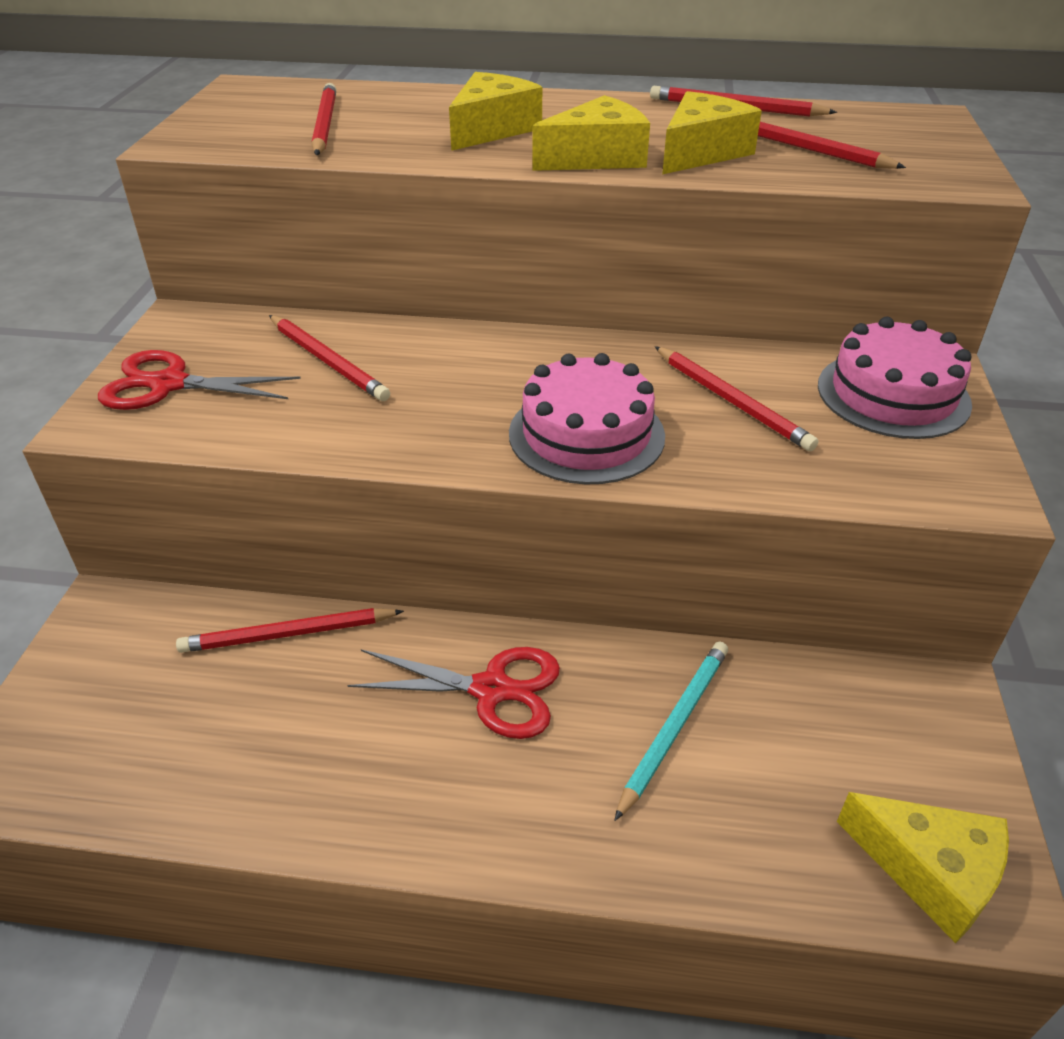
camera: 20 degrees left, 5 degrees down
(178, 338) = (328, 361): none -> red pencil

◆ ◆ ◆ ◆ ◆ ◆ ◆

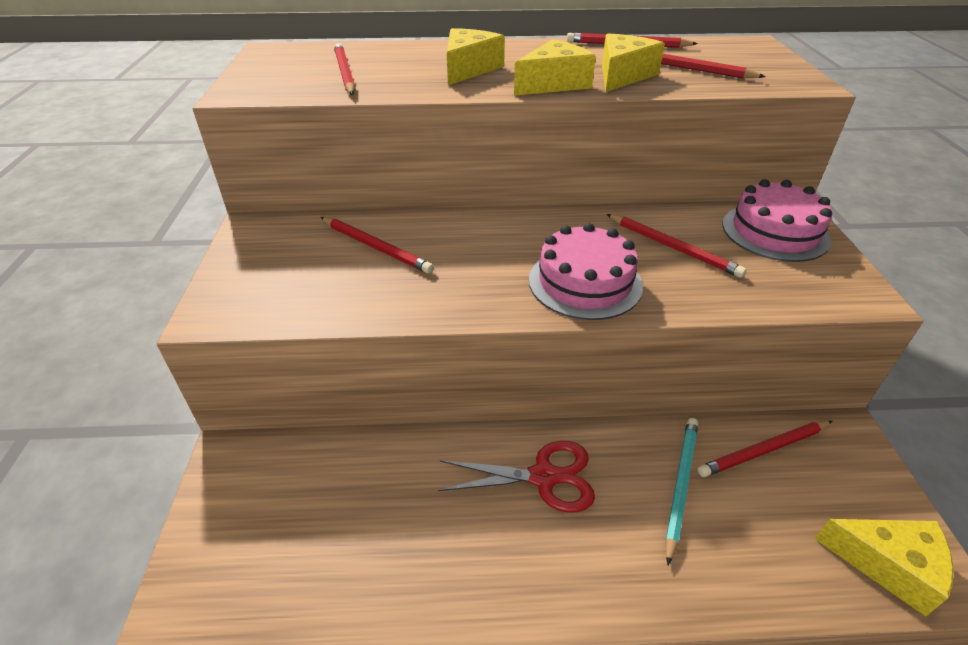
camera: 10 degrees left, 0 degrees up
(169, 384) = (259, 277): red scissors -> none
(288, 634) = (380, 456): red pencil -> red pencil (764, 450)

◆ ◆ ◆ ◆ ◆ ◆ ◆

**Work item**
Lines holding the string "none" are the answer; copy each one from the listing above.

**Result**
(178, 338) = (328, 361): none -> red pencil
(169, 384) = (259, 277): red scissors -> none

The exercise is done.